──────── Exercise input

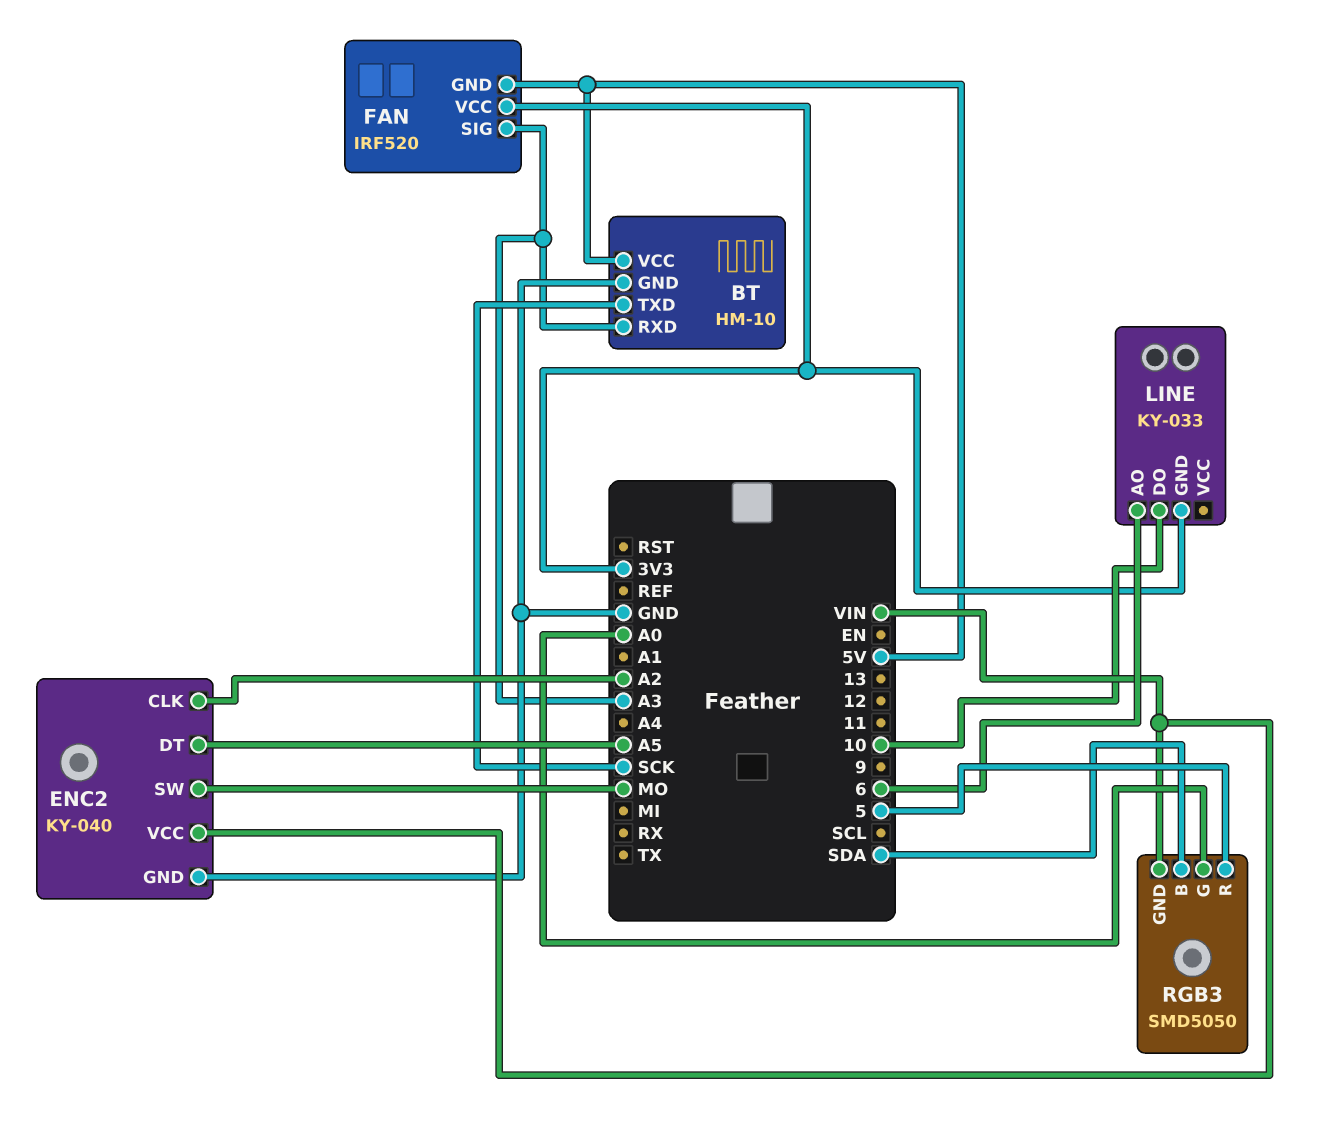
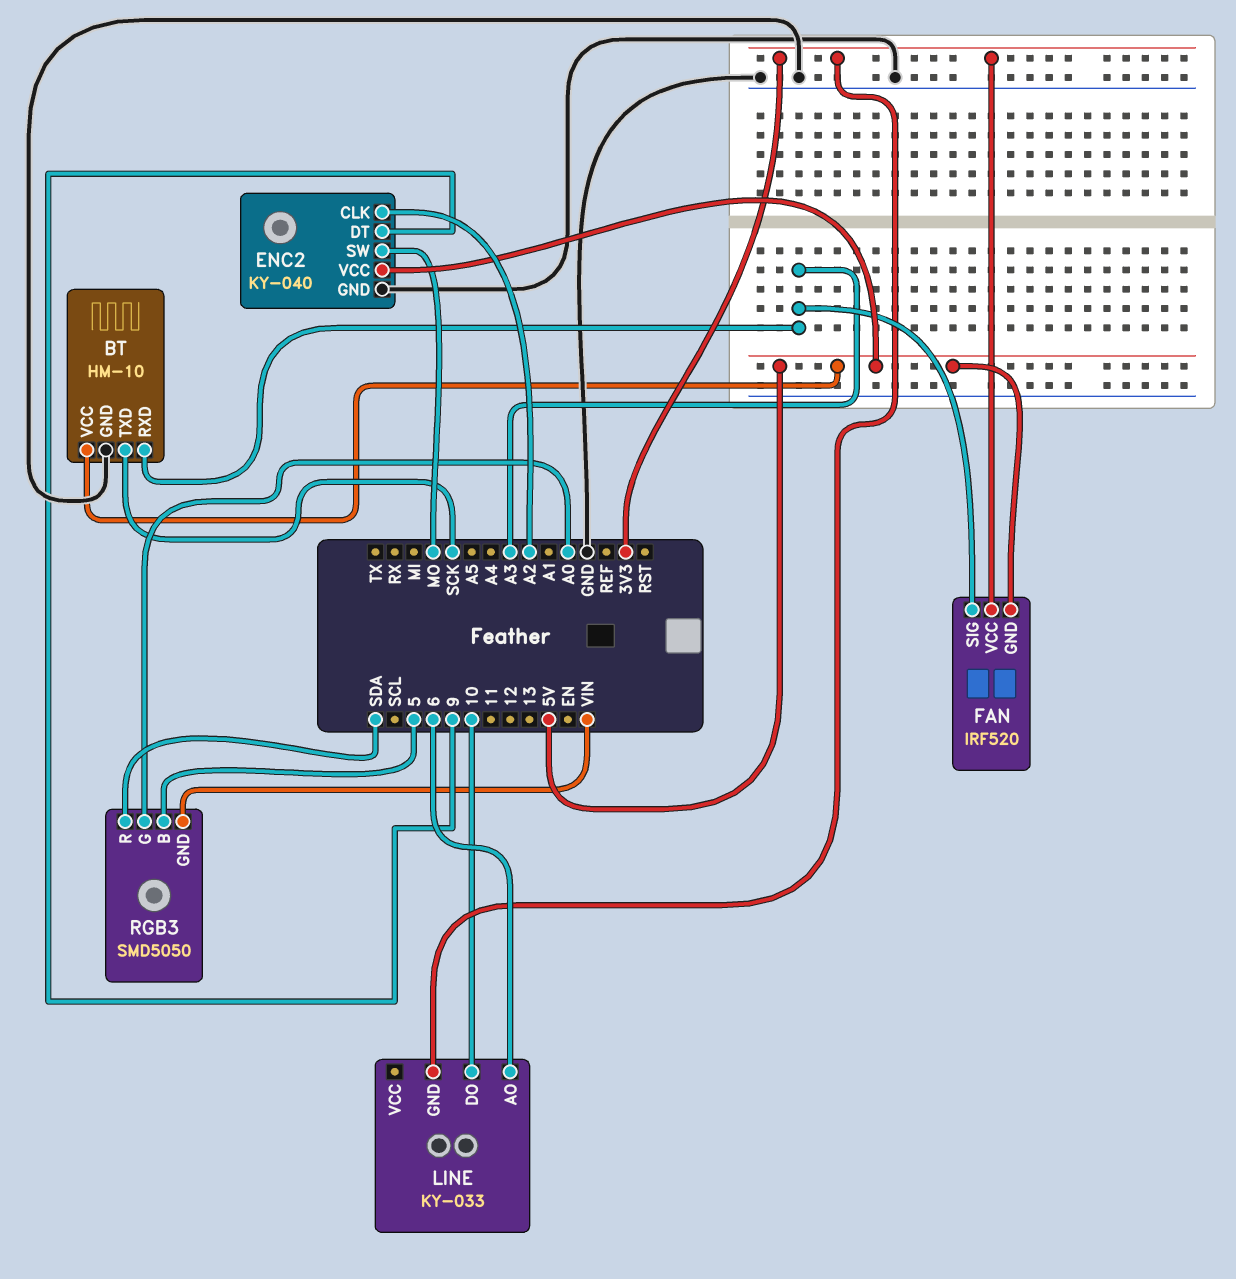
ENC2 pin DT: A5 -> 9
ENC2 pin VCC: VIN -> 5V
RGB3 pin B: SDA -> 5
RGB3 pin R: 5 -> SDA

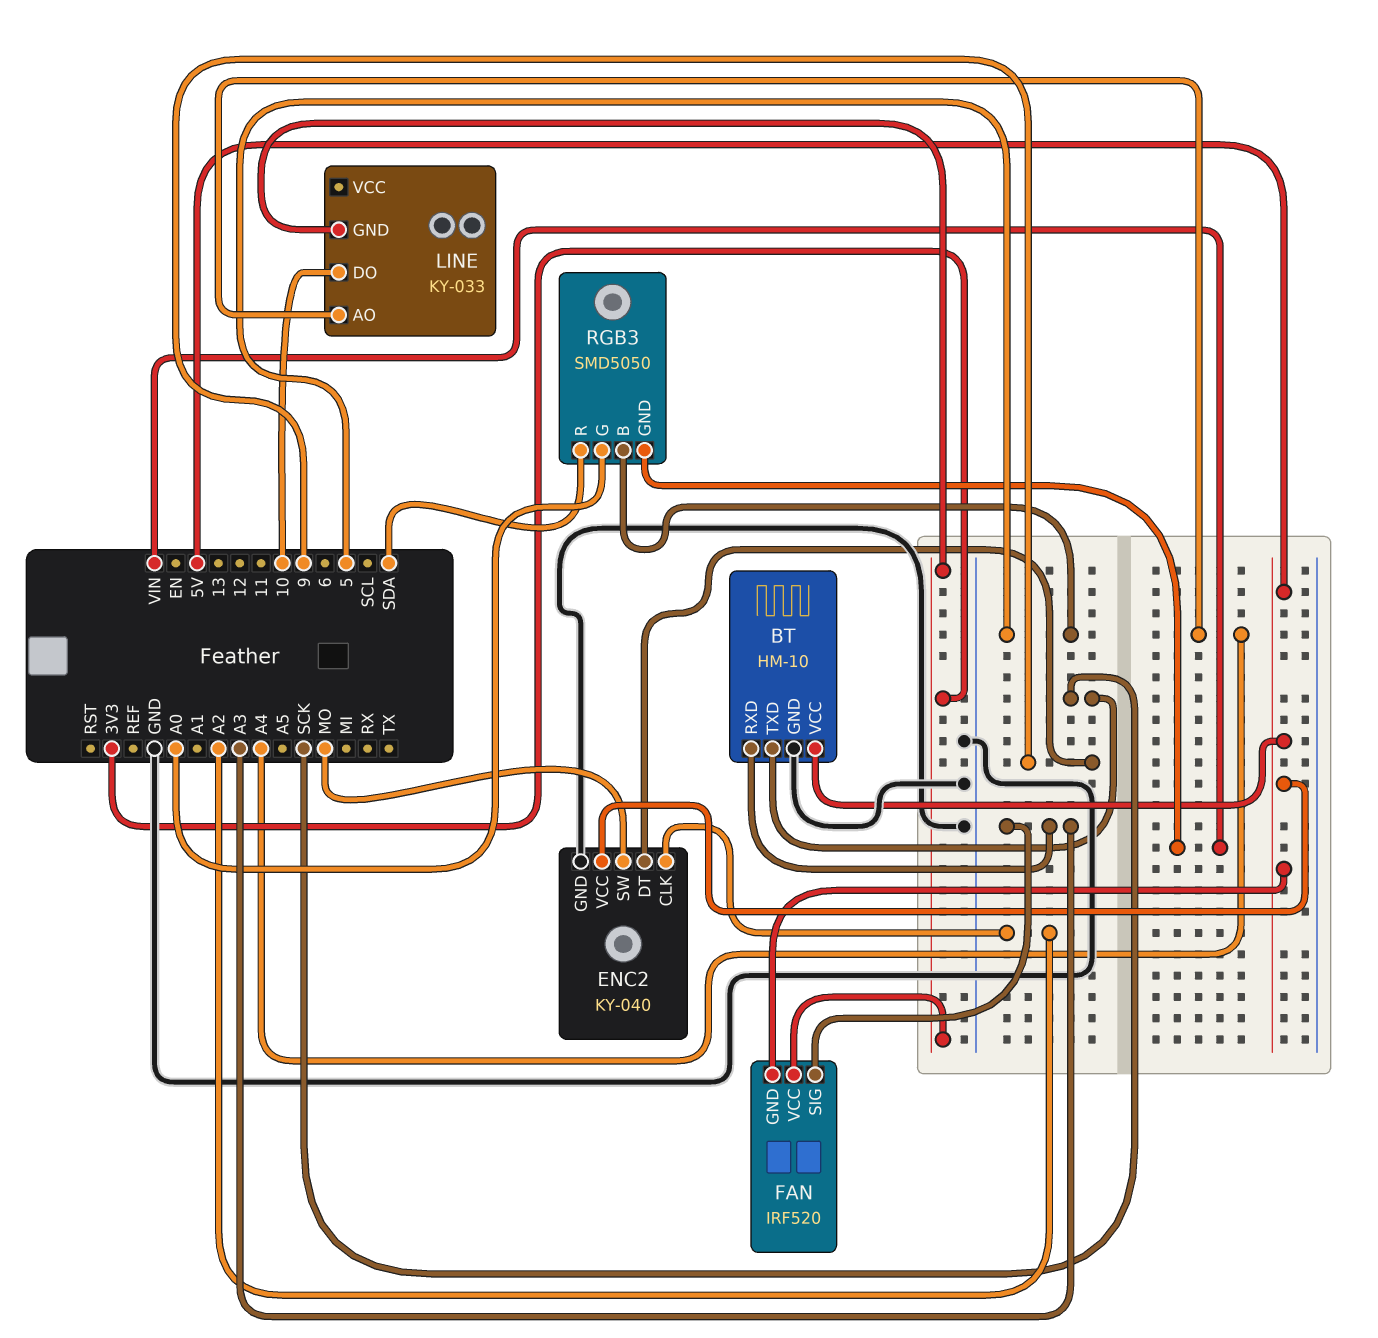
LINE pin AO: 6 -> A4

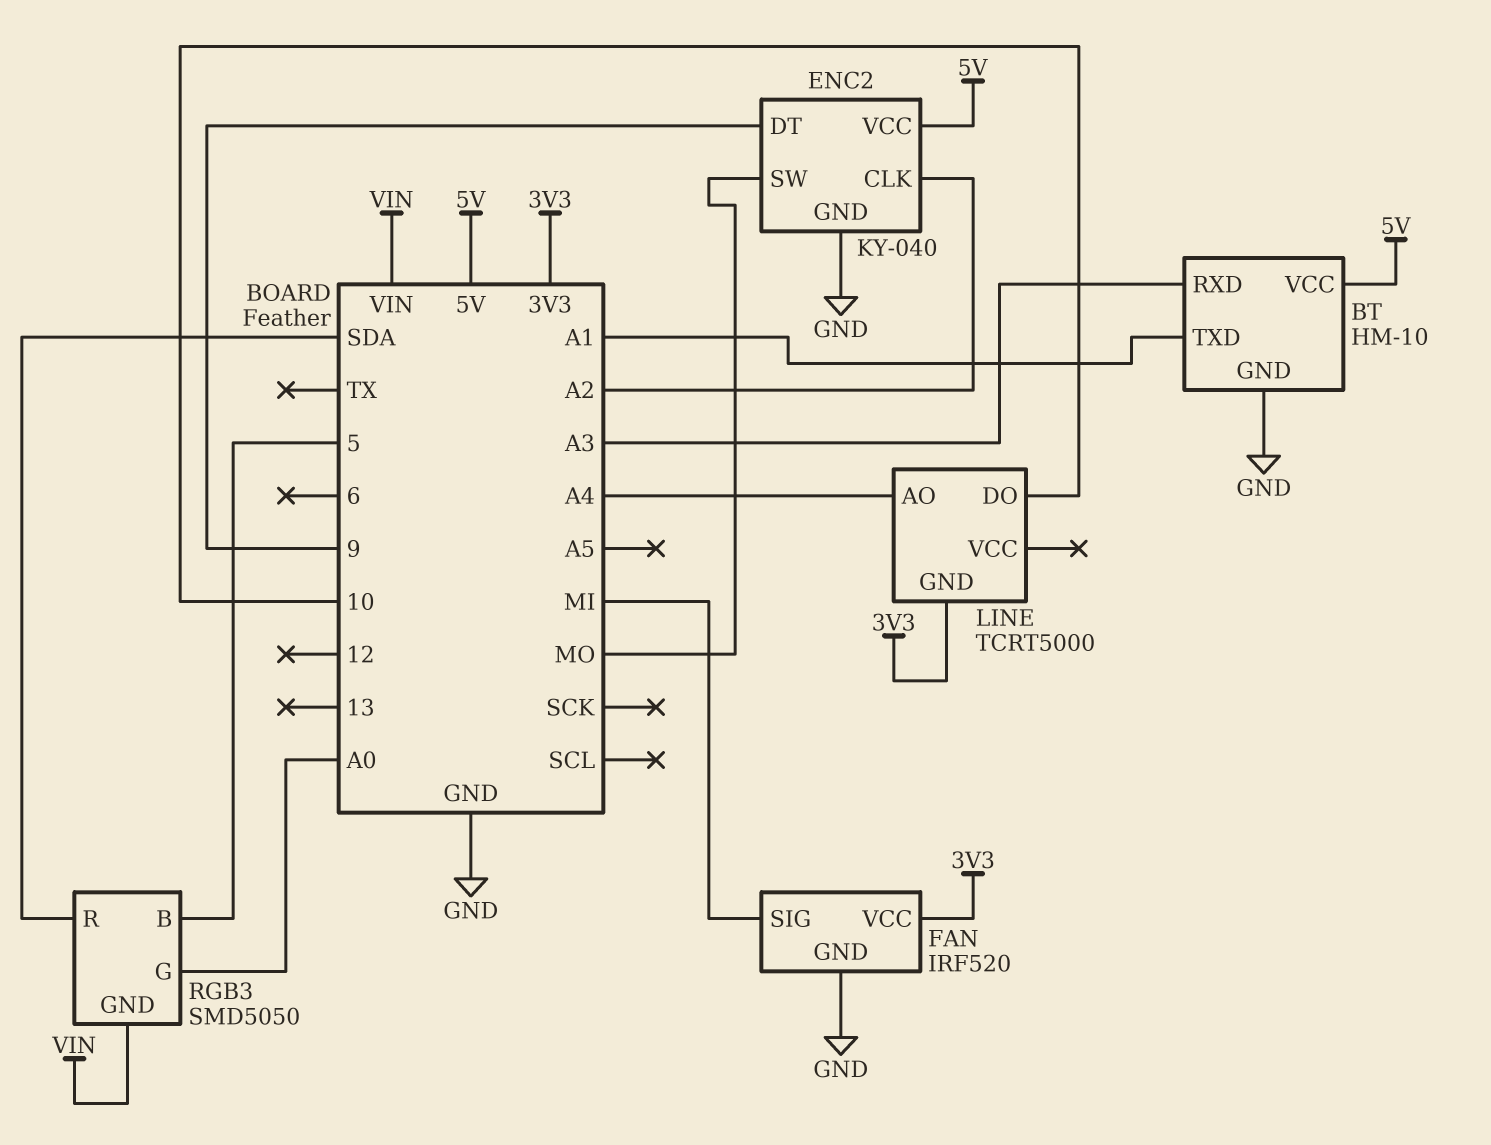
BT pin TXD: SCK -> A1
FAN pin GND: 5V -> GND
FAN pin SIG: A3 -> MI
LINE: KY-033 -> TCRT5000

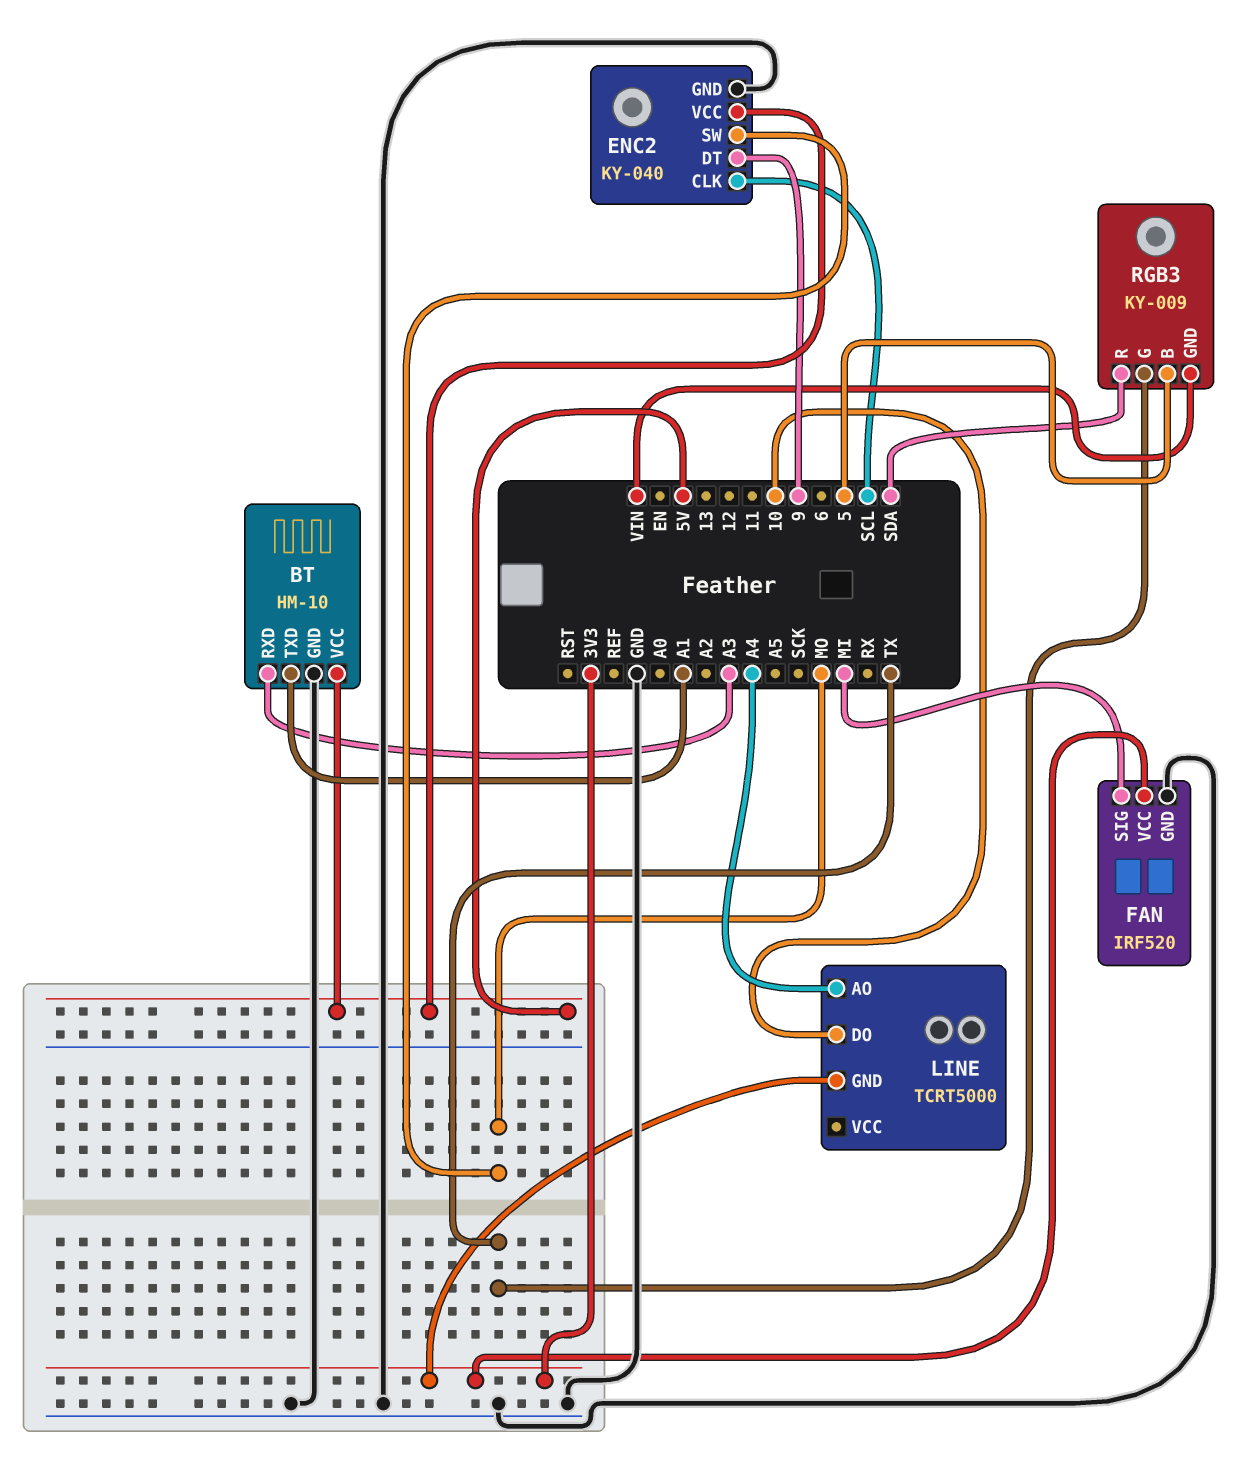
ENC2 pin CLK: A2 -> SCL
RGB3: SMD5050 -> KY-009
RGB3 pin G: A0 -> TX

────────────────

## Assigned task
Write out a verbatim copy of the lines from the line that contains "ENC2 pin VCC: VIN -> 5V" through the end of the entries above; pictures are not copied.

## The completed task
ENC2 pin VCC: VIN -> 5V
RGB3 pin B: SDA -> 5
RGB3 pin R: 5 -> SDA

LINE pin AO: 6 -> A4

BT pin TXD: SCK -> A1
FAN pin GND: 5V -> GND
FAN pin SIG: A3 -> MI
LINE: KY-033 -> TCRT5000

ENC2 pin CLK: A2 -> SCL
RGB3: SMD5050 -> KY-009
RGB3 pin G: A0 -> TX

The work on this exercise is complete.